• EXERCISE DIRECTIONS: Exactly the lines starting at the line containing "white robot [490,288,516,327]" and ending at the line containing "none -> green plane [521,147,599,211]" are to be written out from the listing below, both included.

• SUPPLIED ENTRIES:
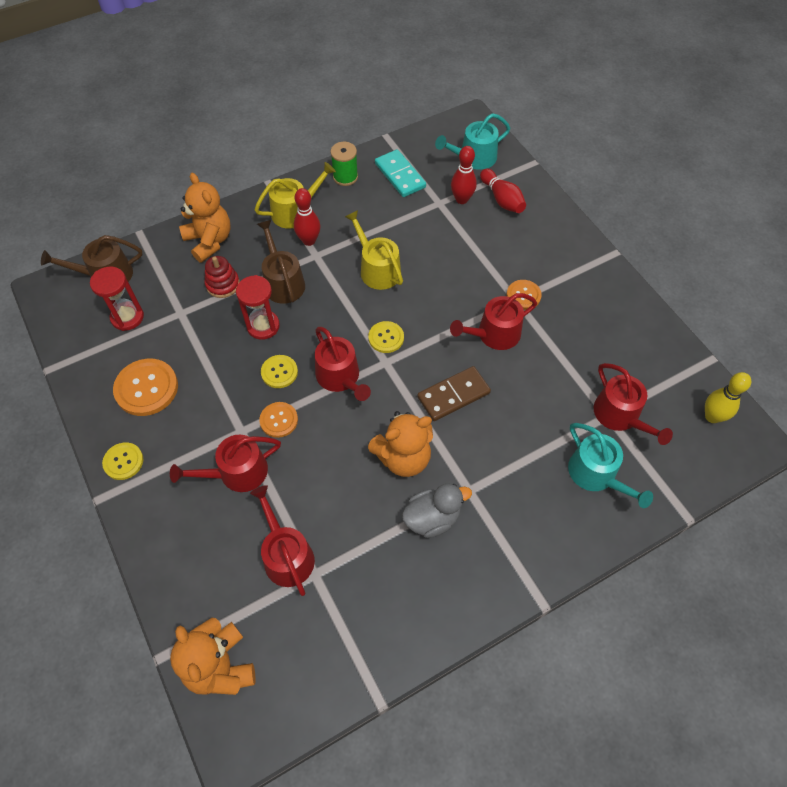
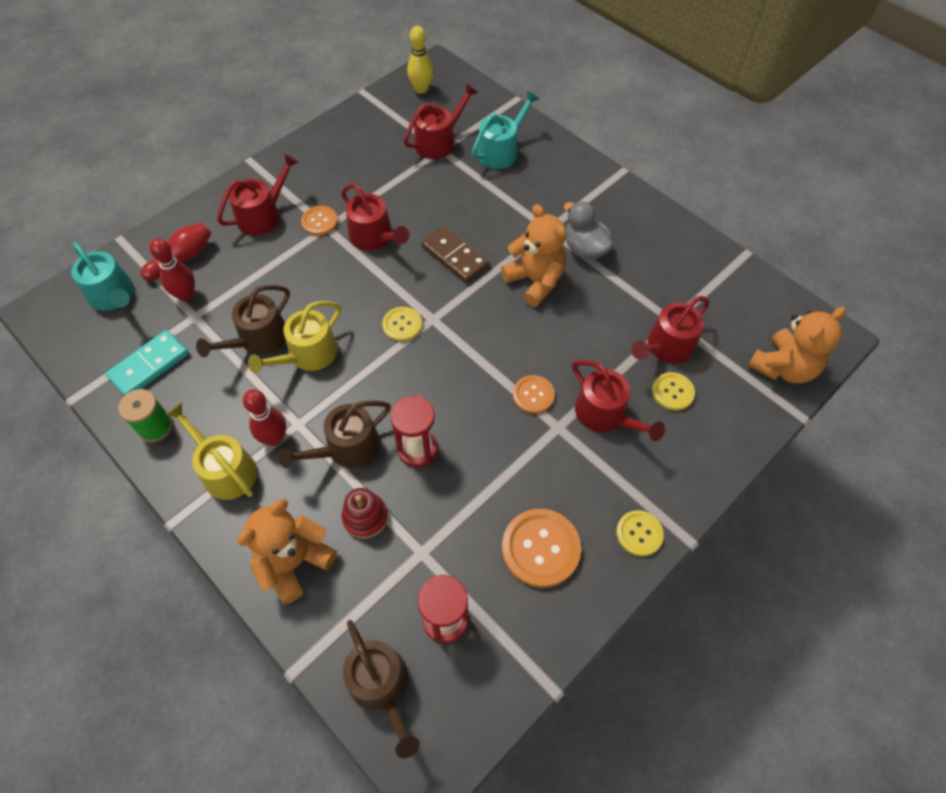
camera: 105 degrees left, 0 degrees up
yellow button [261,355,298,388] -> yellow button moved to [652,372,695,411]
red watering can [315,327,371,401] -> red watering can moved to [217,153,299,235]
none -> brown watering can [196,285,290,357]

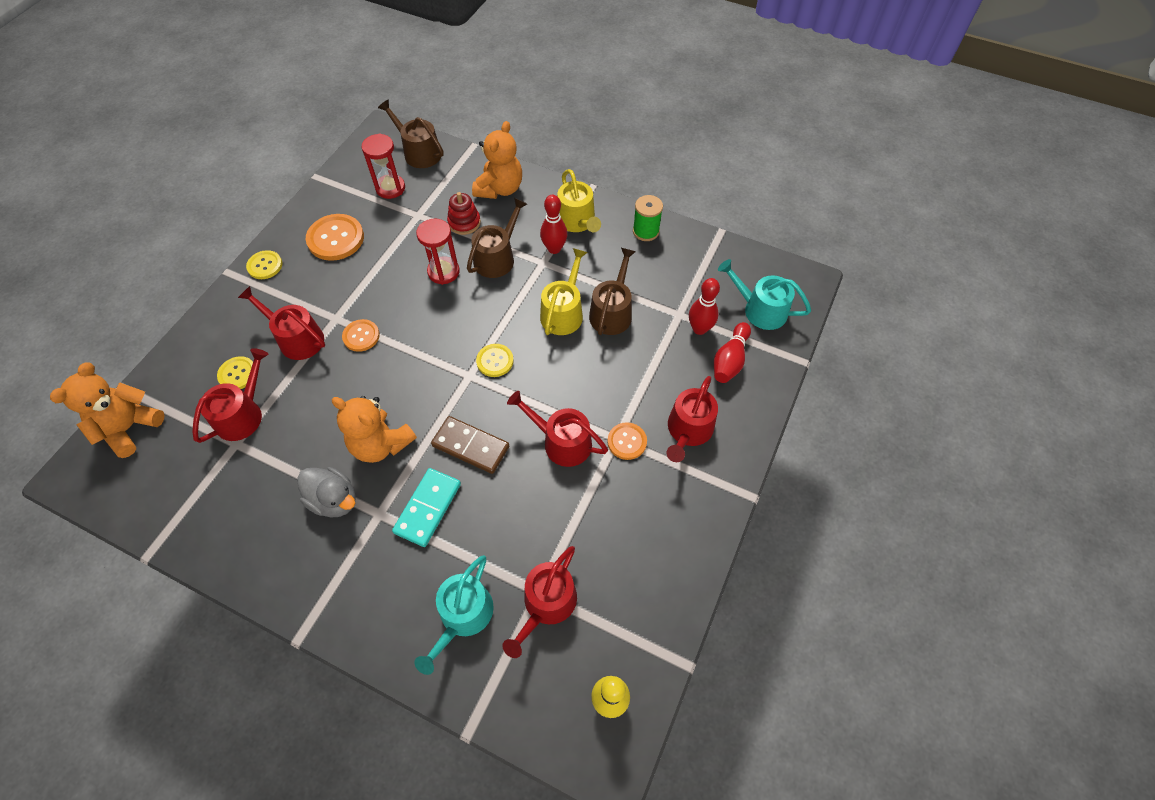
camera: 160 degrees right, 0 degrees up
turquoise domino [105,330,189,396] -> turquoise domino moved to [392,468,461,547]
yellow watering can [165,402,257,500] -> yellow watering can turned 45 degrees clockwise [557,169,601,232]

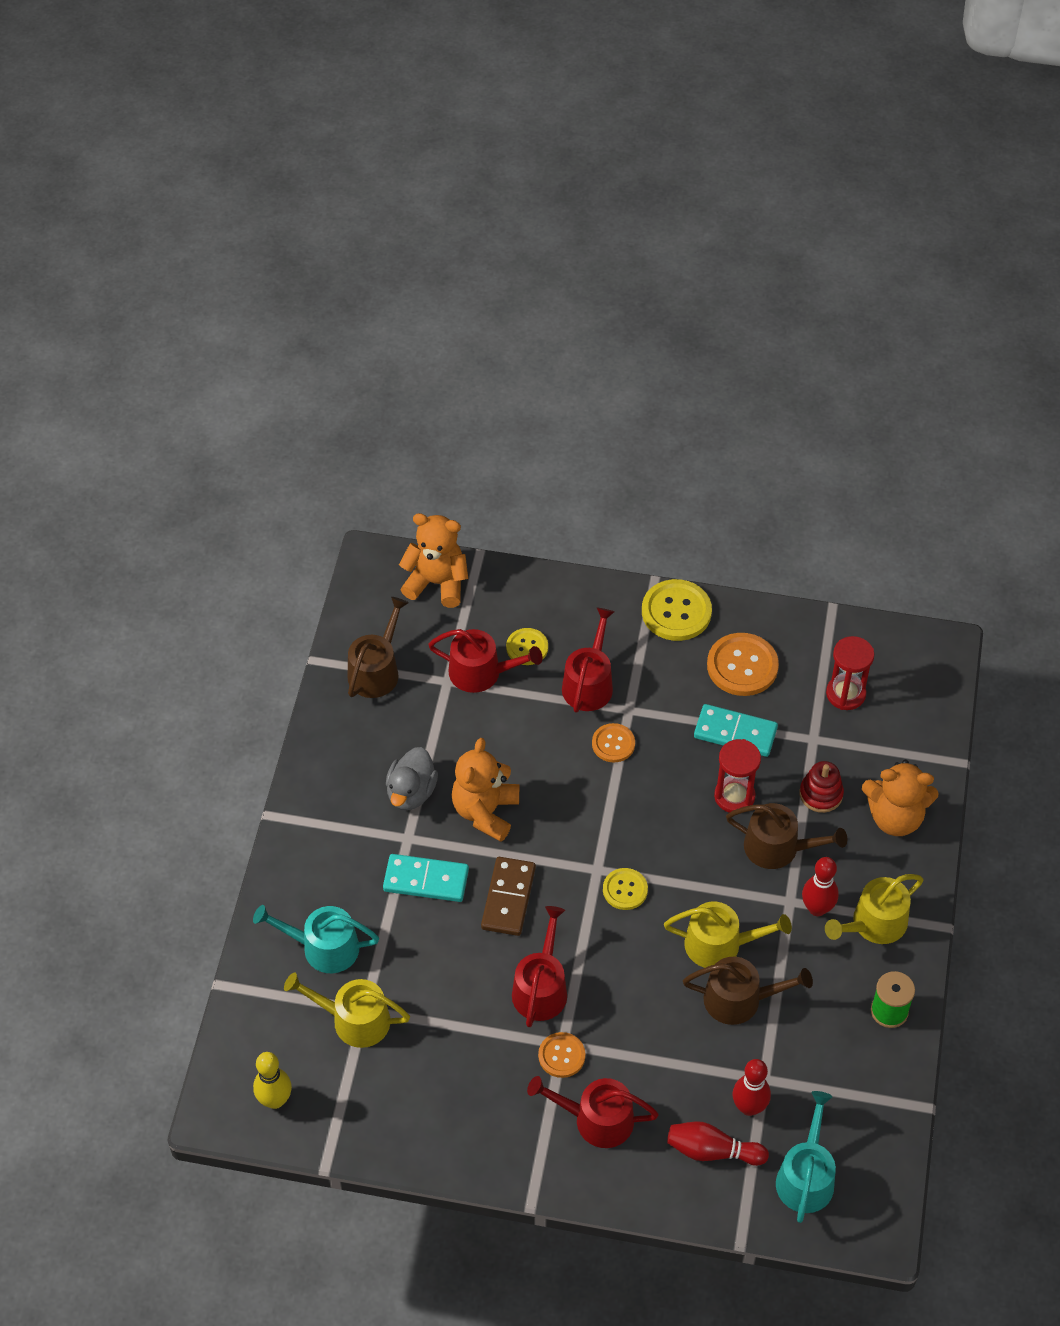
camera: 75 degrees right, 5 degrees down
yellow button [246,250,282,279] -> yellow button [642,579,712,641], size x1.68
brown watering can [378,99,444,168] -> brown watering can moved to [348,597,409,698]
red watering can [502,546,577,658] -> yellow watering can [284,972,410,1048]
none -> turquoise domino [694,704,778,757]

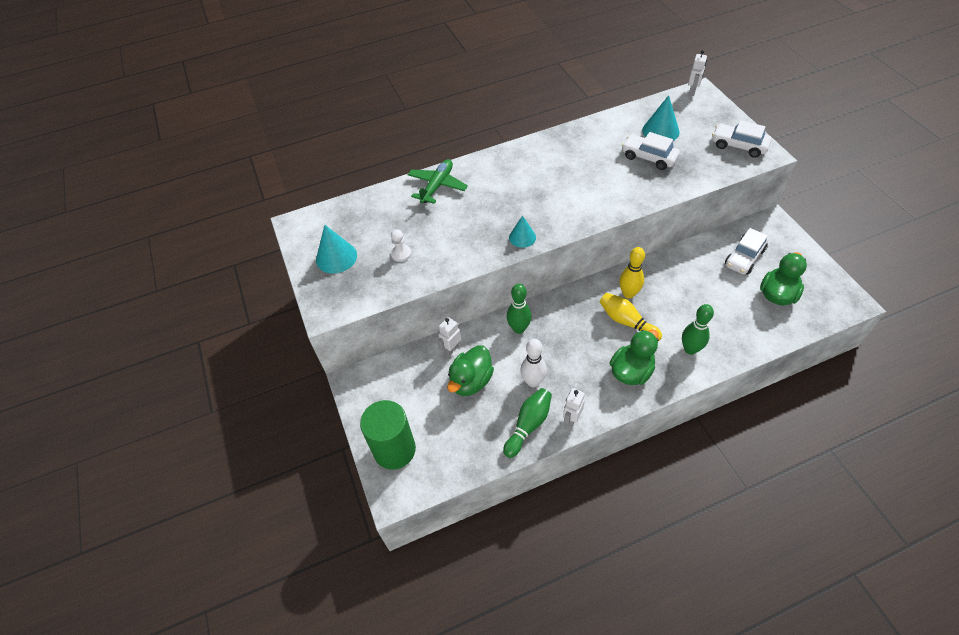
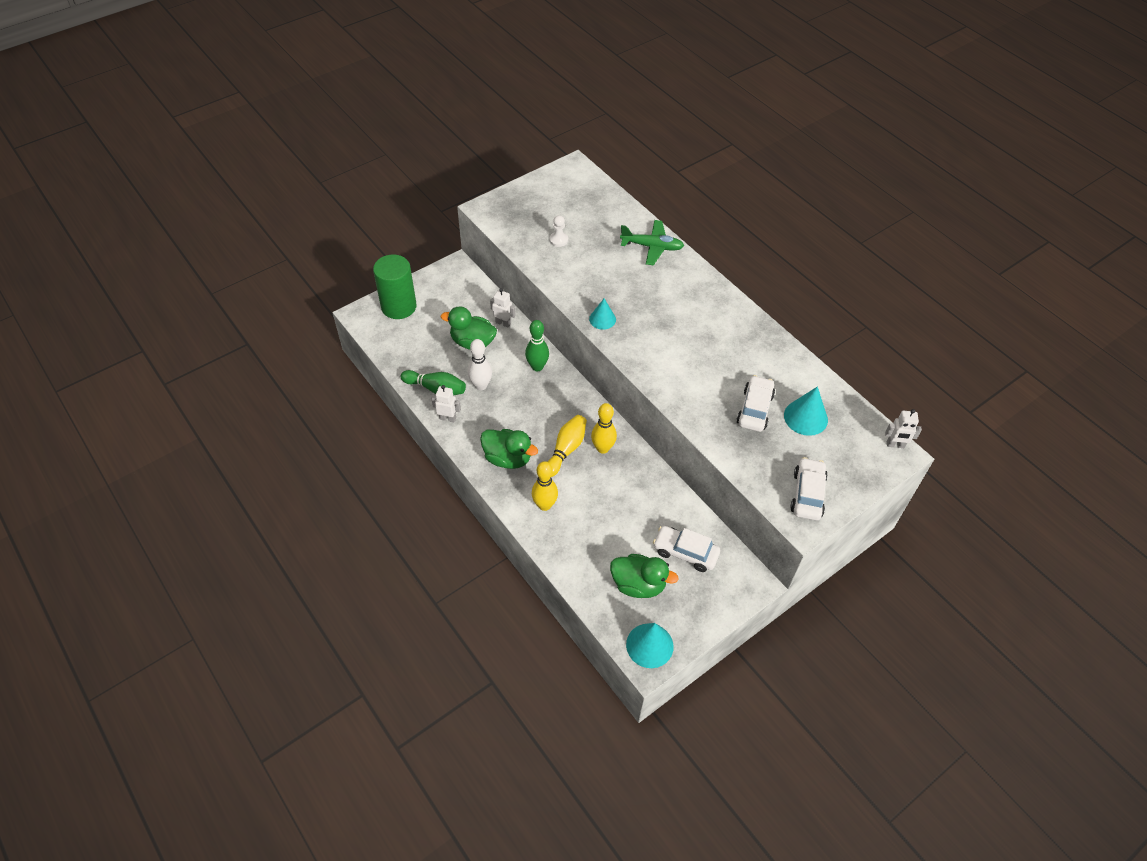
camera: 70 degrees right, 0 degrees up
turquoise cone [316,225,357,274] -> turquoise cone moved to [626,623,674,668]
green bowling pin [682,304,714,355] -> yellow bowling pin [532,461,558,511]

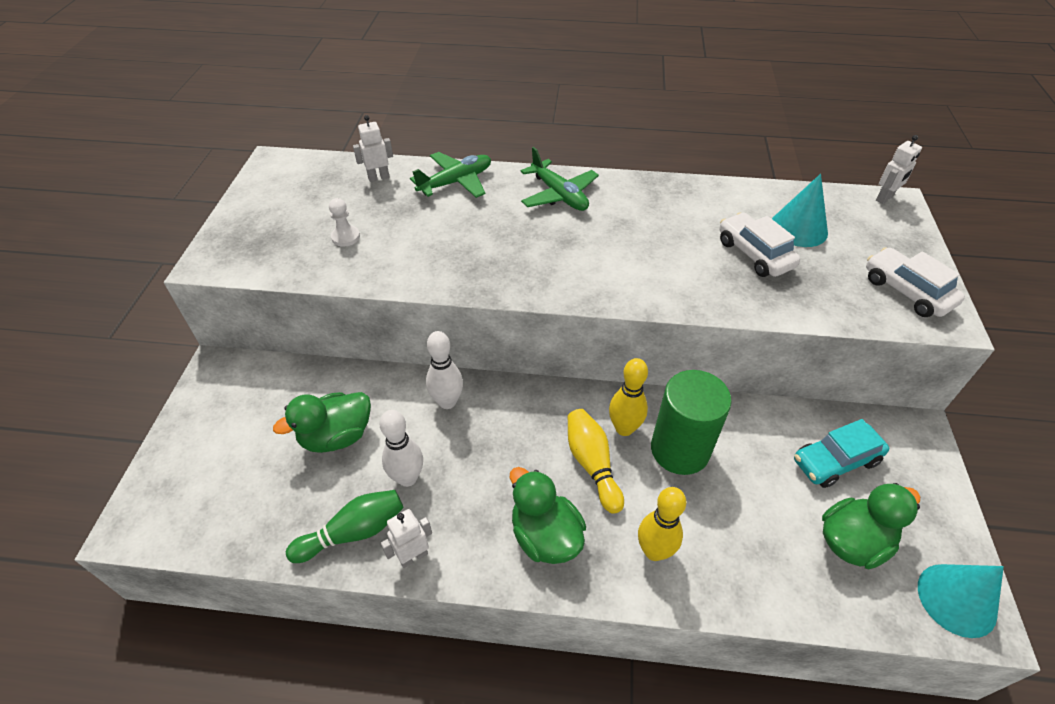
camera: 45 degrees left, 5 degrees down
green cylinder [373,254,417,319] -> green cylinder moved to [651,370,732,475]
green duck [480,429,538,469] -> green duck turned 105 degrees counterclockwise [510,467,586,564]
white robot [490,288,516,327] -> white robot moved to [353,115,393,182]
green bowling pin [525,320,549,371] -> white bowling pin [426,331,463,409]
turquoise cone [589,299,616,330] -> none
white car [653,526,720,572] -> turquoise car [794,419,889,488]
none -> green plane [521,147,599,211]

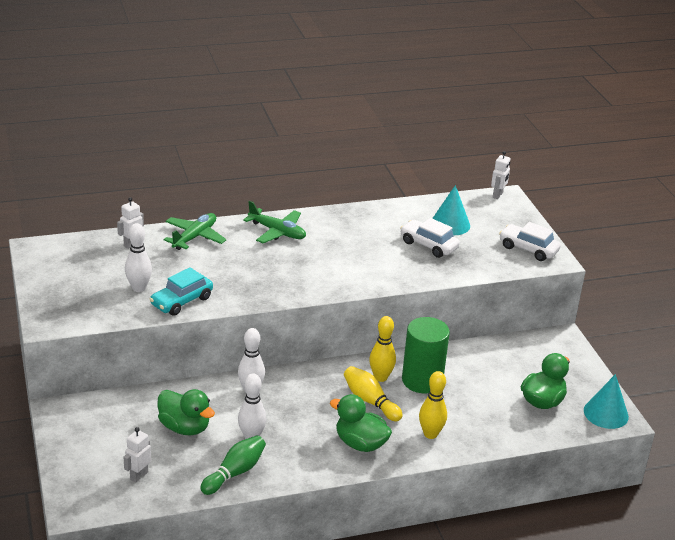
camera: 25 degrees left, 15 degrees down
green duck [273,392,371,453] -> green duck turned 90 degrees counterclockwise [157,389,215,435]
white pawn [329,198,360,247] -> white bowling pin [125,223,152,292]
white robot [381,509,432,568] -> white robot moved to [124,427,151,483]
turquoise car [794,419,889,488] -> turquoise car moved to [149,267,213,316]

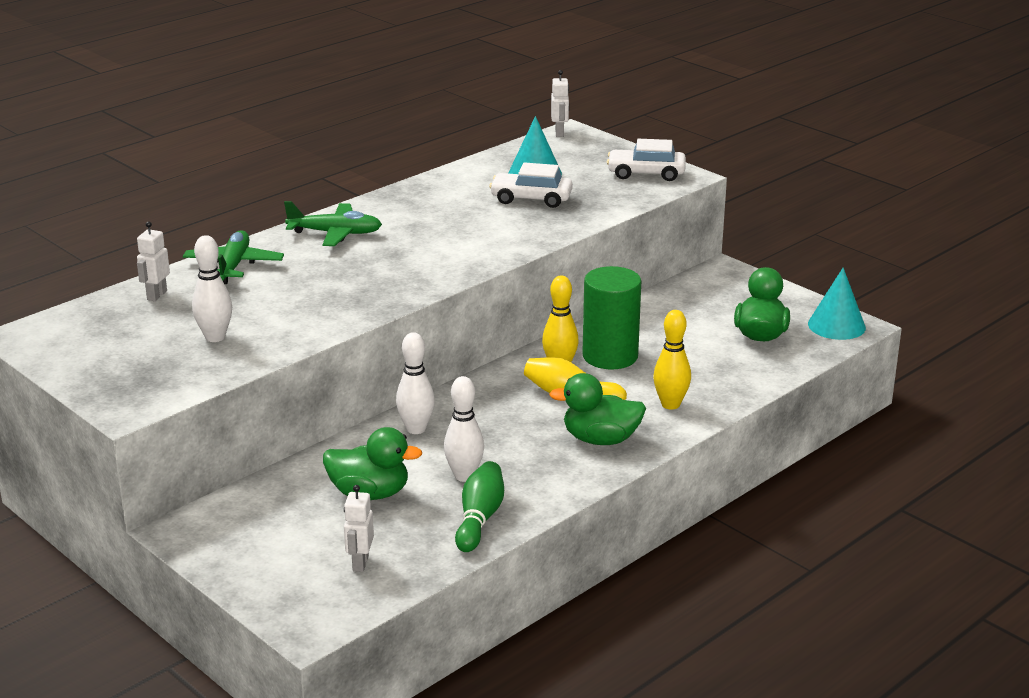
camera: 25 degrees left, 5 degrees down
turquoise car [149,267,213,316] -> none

• WORKED SOLUTION:
white robot [490,288,516,327] -> white robot moved to [353,115,393,182]
green bowling pin [525,320,549,371] -> white bowling pin [426,331,463,409]
turquoise cone [589,299,616,330] -> none
white car [653,526,720,572] -> turquoise car [794,419,889,488]
none -> green plane [521,147,599,211]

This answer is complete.